==== Extracted records
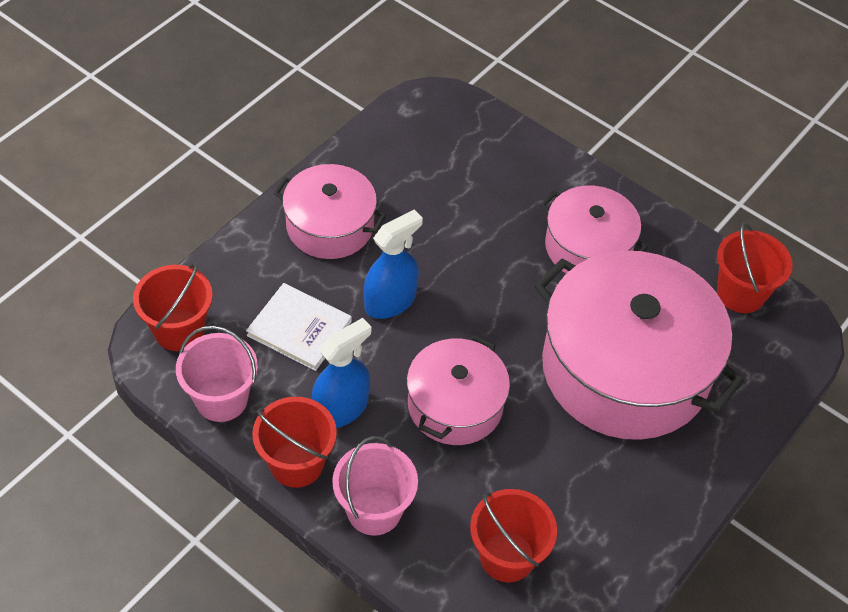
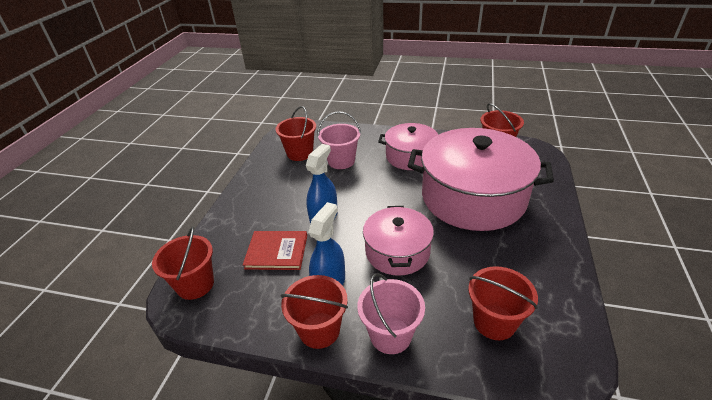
camera: 20 degrees left, 15 degrees down
pink bucket [176,326,258,422] -> pink bucket moved to [317,111,361,169]
white book [246,283,352,371] -> red book [243,231,307,270]
pink pot [274,164,386,259] -> none
none -> red bucket [275,106,316,161]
========
_Your instructions_. The pictures should be dropped, and every line above should be set down again exactly.

_Solution for this task_.
camera: 20 degrees left, 15 degrees down
pink bucket [176,326,258,422] -> pink bucket moved to [317,111,361,169]
white book [246,283,352,371] -> red book [243,231,307,270]
pink pot [274,164,386,259] -> none
none -> red bucket [275,106,316,161]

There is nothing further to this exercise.